▶ Exercise data
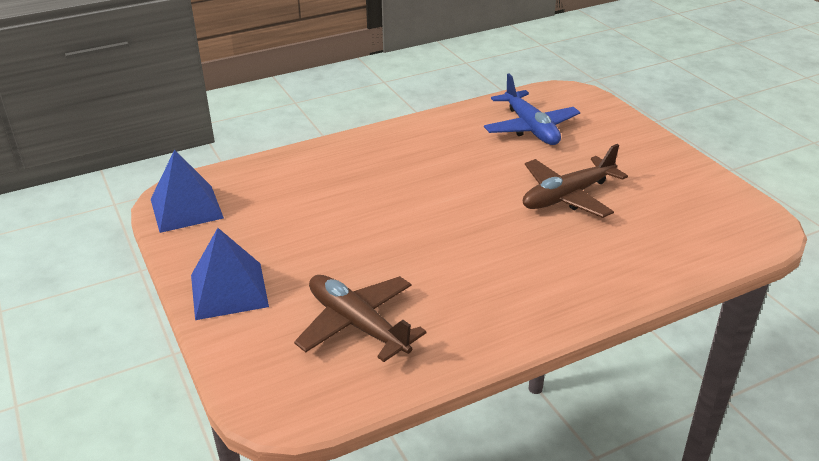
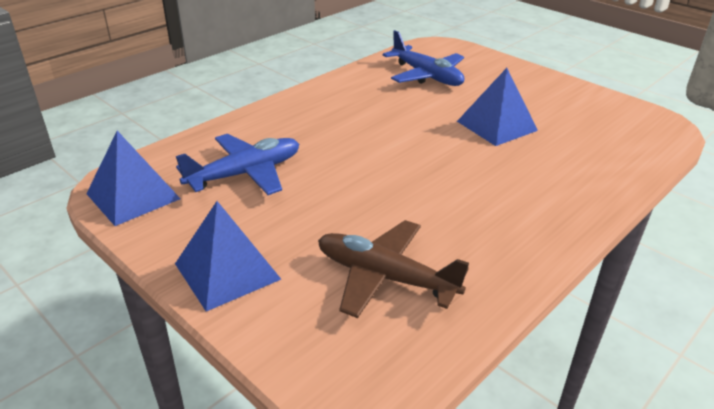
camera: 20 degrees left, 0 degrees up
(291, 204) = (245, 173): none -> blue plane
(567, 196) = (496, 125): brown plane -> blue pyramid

* * *

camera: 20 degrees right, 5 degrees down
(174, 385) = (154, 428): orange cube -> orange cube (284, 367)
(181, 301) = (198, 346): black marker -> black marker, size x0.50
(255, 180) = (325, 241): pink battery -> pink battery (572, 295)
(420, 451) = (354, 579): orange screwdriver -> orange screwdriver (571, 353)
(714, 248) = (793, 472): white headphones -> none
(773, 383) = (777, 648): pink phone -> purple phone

==

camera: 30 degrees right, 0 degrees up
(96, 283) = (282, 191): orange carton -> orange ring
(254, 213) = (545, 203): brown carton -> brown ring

▶ What to produce
Proceeding from the line containing "(96, 283) = (282, 191): orange" through the line containing "(254, 213) = (545, 203): brown", transcribe the lines above exactly, both end lines included.

▶ Reply
(96, 283) = (282, 191): orange carton -> orange ring
(254, 213) = (545, 203): brown carton -> brown ring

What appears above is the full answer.